(Dataset records)
....

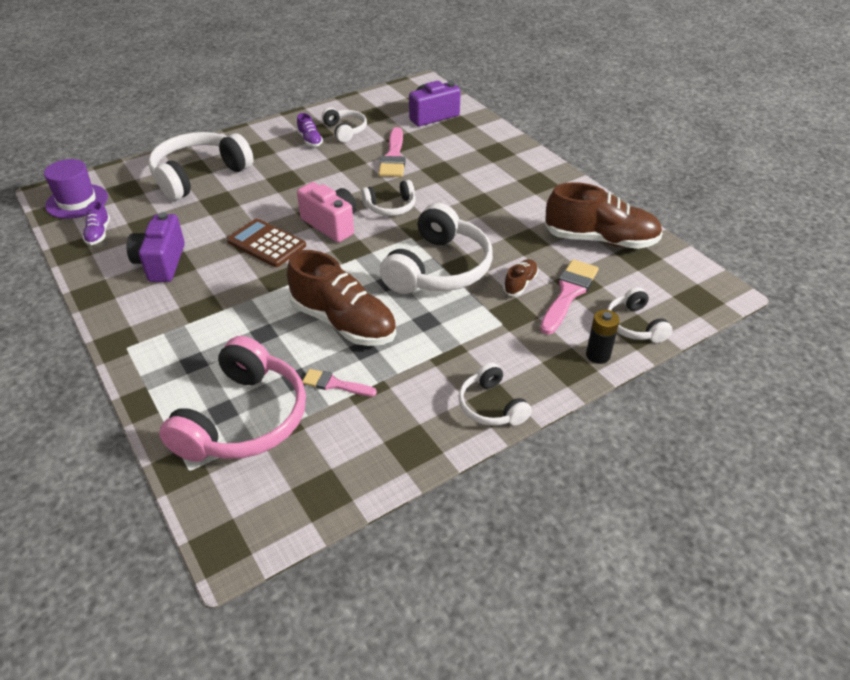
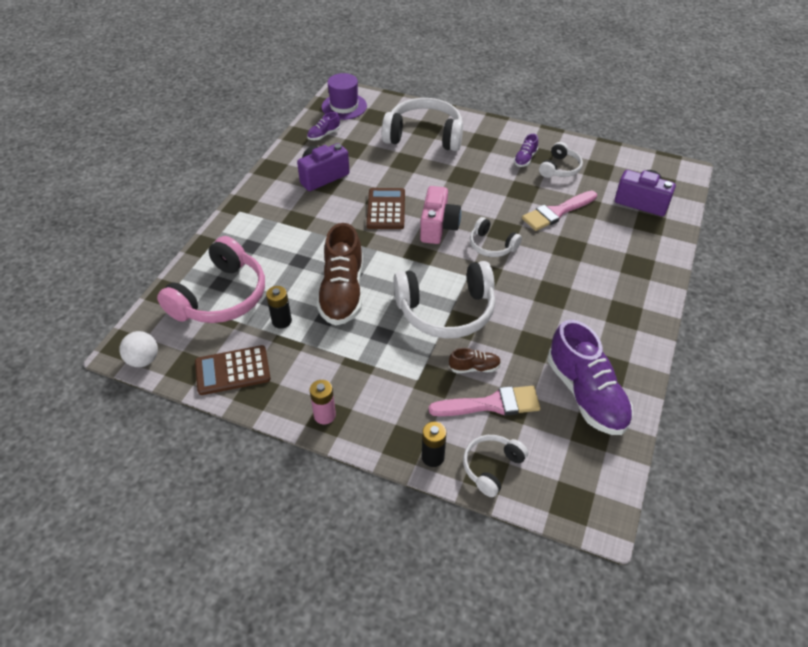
camera: 55 degrees right, 5 degrees up
pink headphones [159,336,306,462] -> pink headphones turned 45 degrees counterclockwise [157,236,265,323]
pink brush [302,369,377,396] -> black battery [266,286,292,329]
white headphones [458,362,532,426] -> pink battery [310,380,336,424]
brown shoe [545,182,663,249] -> purple shoe [548,320,633,435]
none -> white ball [119,331,158,367]
none -> brown calculator [195,345,271,395]

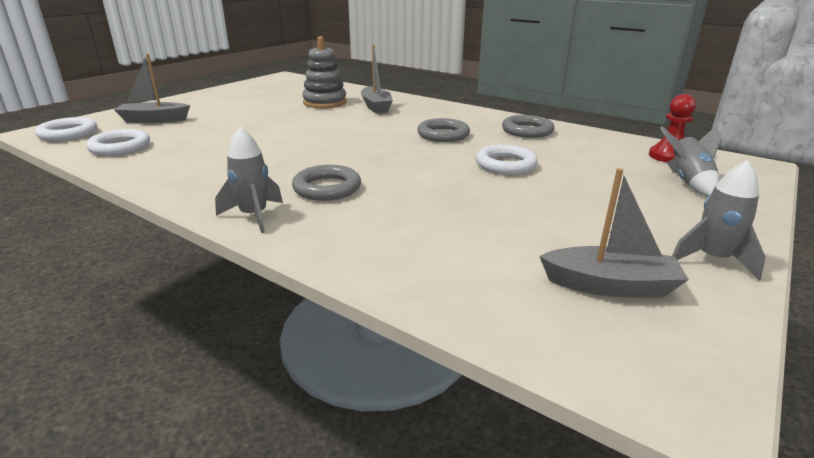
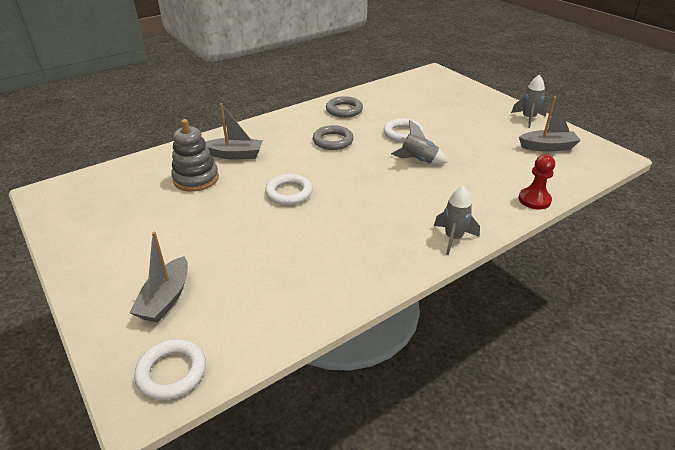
camera: 70 degrees left, 10 degrees up
white ring [86,129,150,156] -> white ring moved to [265,174,313,205]
grey ring [292,165,361,201] -> none
grey boat [539,168,689,298] -> grey boat turned 60 degrees clockwise [519,96,581,152]
red pawn [649,94,696,163] -> red pawn moved to [518,155,555,210]
grey rocket [660,126,722,196] -> grey rocket moved to [391,120,447,164]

....

# Required work
Every line above with the word "camera" is to be copied out.

# Written answer
camera: 55 degrees right, 5 degrees up
camera: 70 degrees left, 10 degrees up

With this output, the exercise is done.